Request ▸
Repeat precisely the span of lines below that opens with the line containing "orange 1x2 brick" and closes with the line containing "orange 1x2 slope [359,320,418,373]", both included.

Materials provided ▸
········
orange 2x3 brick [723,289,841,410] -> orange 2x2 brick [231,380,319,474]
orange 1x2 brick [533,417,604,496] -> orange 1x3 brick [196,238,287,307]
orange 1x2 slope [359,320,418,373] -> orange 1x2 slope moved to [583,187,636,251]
········
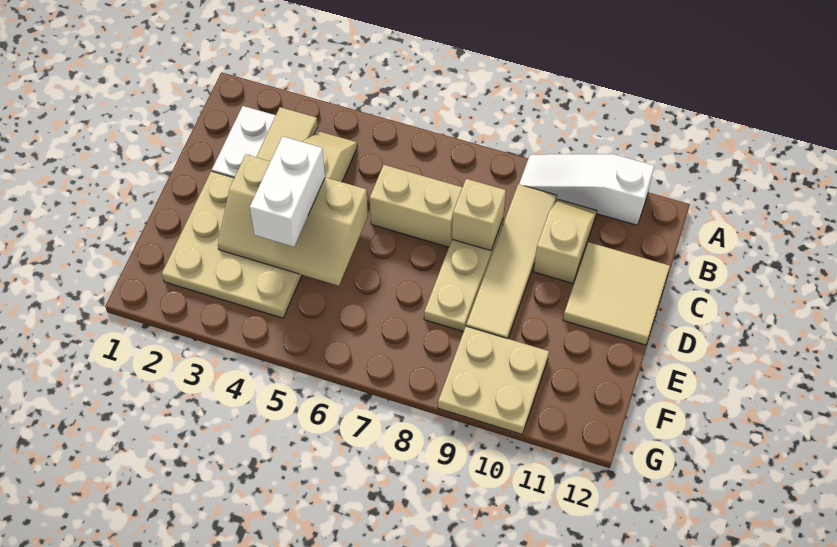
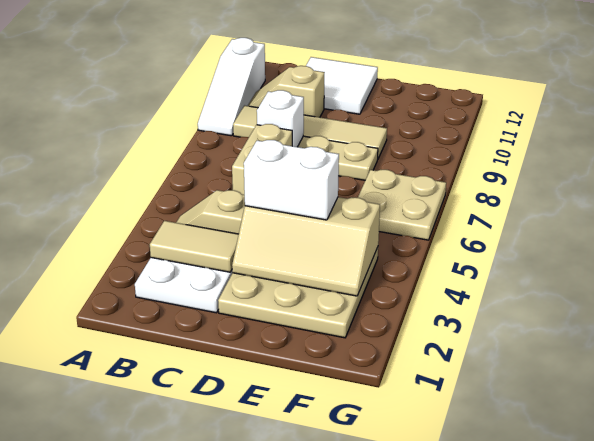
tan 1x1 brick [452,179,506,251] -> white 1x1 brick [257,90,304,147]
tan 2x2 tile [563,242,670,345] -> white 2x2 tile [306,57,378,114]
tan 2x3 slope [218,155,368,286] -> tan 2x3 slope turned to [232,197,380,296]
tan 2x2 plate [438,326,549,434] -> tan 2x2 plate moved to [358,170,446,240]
········
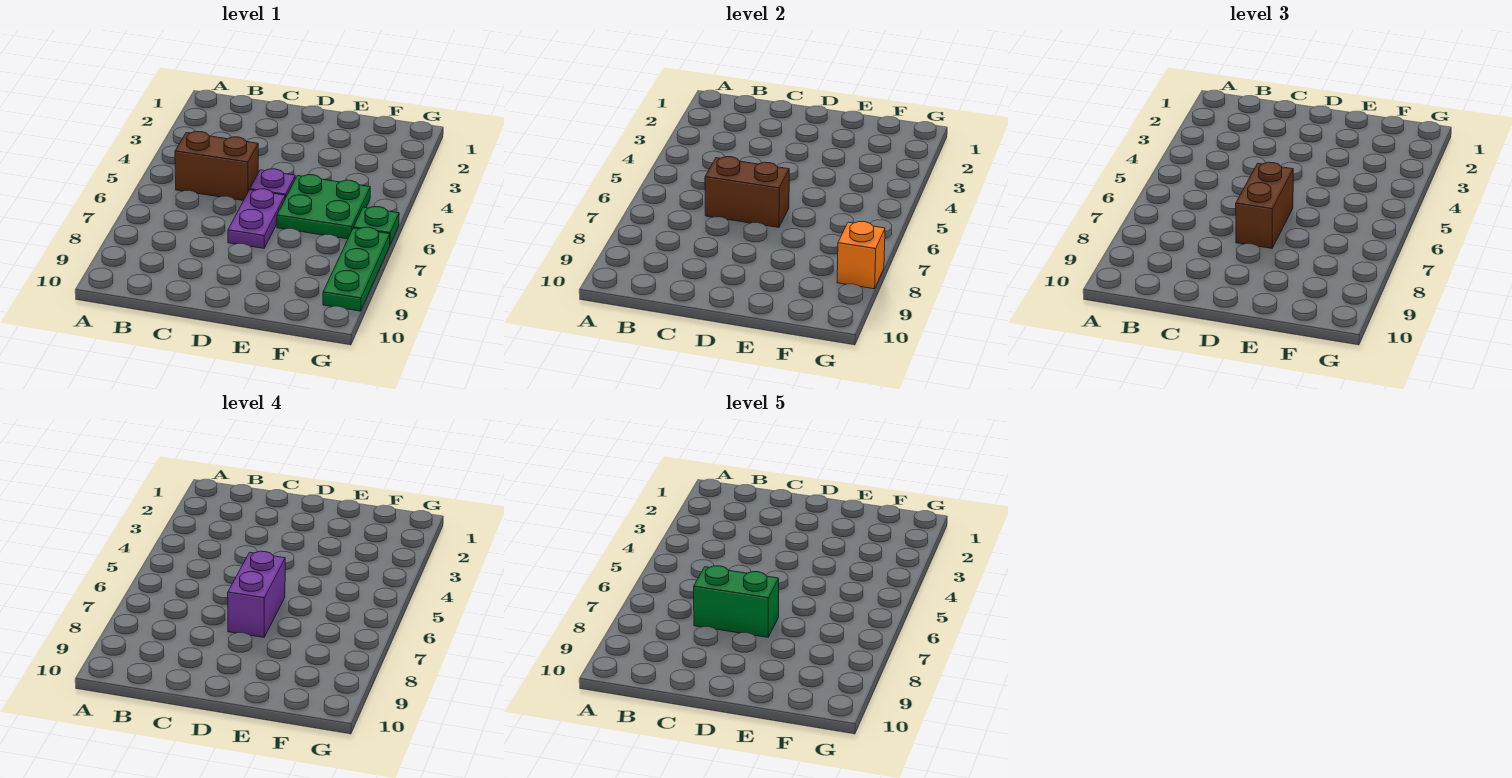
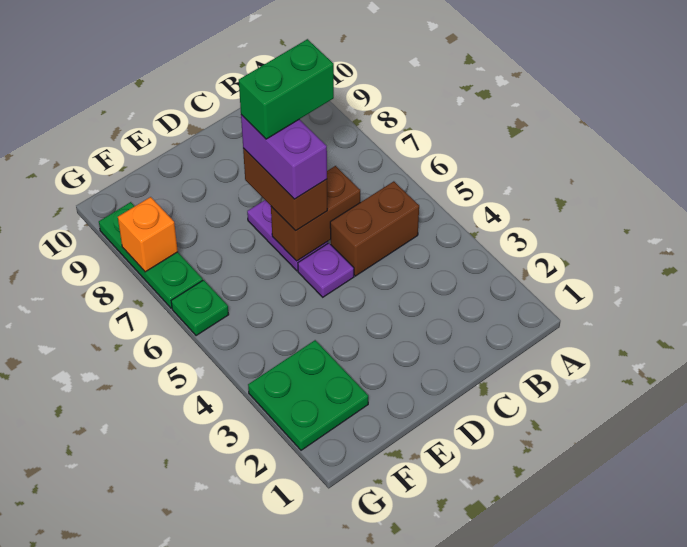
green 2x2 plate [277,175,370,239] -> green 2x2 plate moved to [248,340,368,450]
········
Answer section ▸
orange 1x2 brick [533,417,604,496] -> orange 1x3 brick [196,238,287,307]
orange 1x2 slope [359,320,418,373] -> orange 1x2 slope moved to [583,187,636,251]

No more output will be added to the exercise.